DIRECTIONS: The answer must be every line of the records below that contains the word "zeszyt".

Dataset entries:
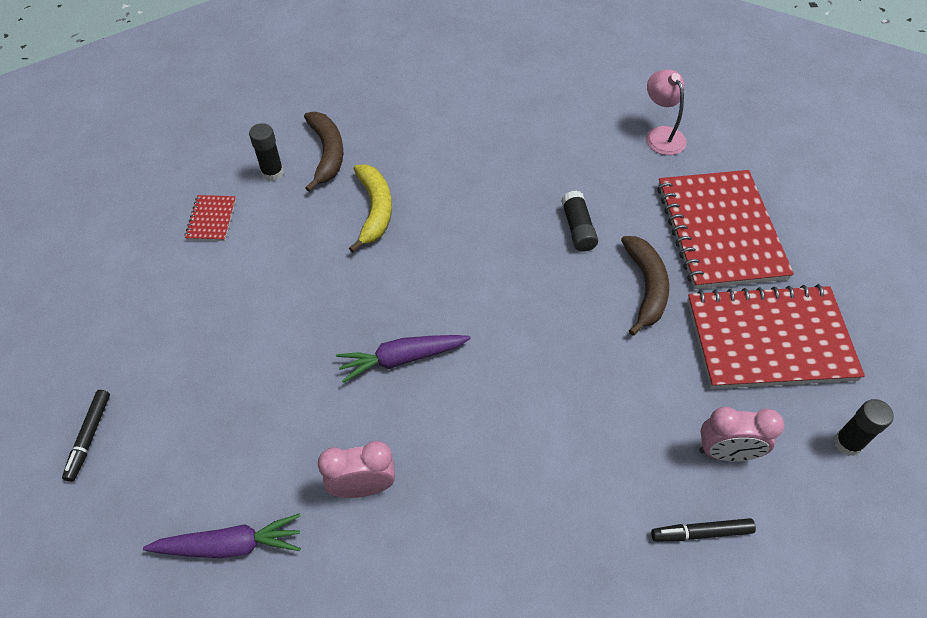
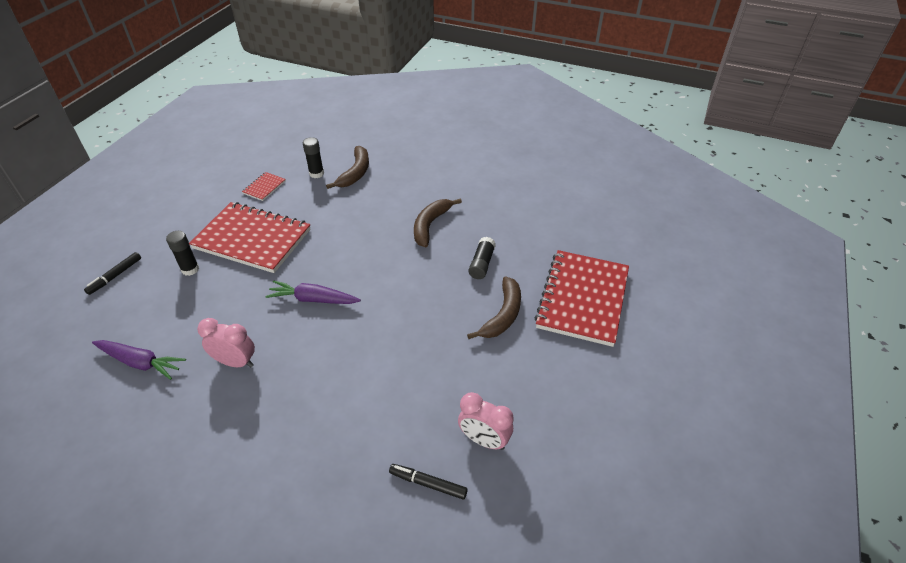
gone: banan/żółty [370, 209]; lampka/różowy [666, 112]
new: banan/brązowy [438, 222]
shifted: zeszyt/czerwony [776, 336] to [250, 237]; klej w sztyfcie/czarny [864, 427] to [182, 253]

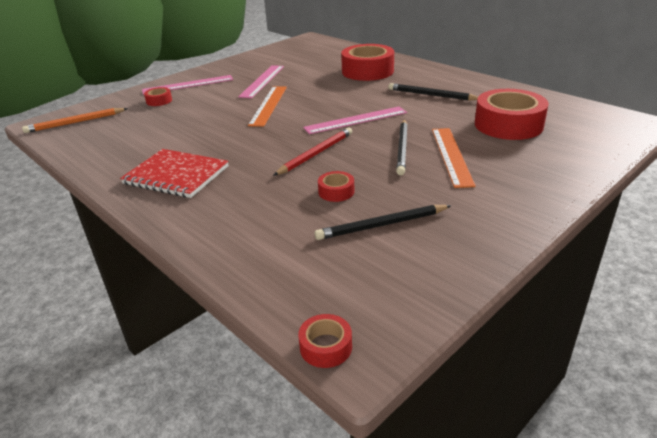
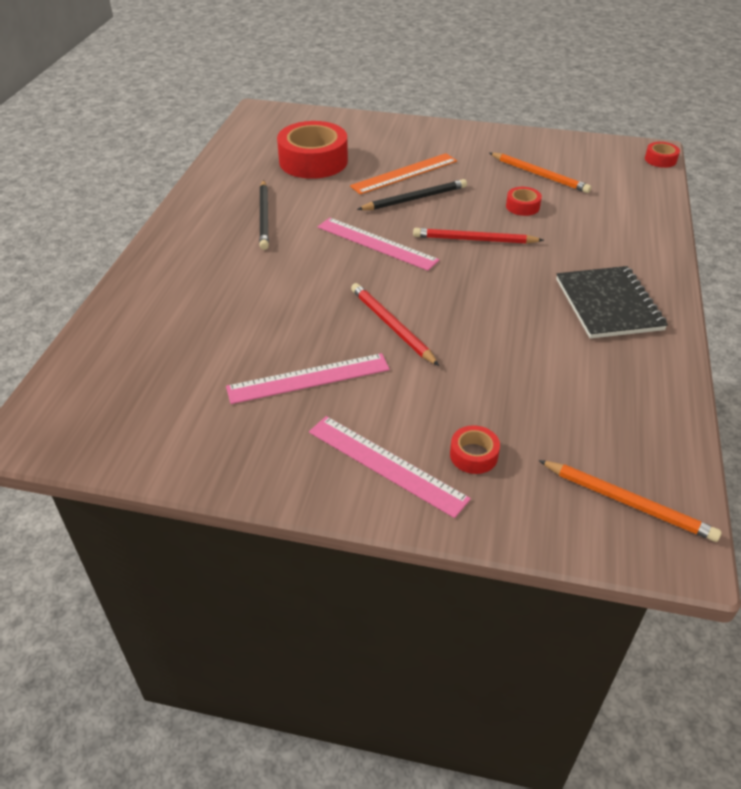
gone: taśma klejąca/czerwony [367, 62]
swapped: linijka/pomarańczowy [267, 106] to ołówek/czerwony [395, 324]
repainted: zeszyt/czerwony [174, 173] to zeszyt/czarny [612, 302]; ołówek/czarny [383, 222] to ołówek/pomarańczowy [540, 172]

OUTPUT:
shifted: zeszyt/czerwony [776, 336] to [250, 237]; klej w sztyfcie/czarny [864, 427] to [182, 253]
repainted: zeszyt/czerwony [174, 173] to zeszyt/czarny [612, 302]; ołówek/czarny [383, 222] to ołówek/pomarańczowy [540, 172]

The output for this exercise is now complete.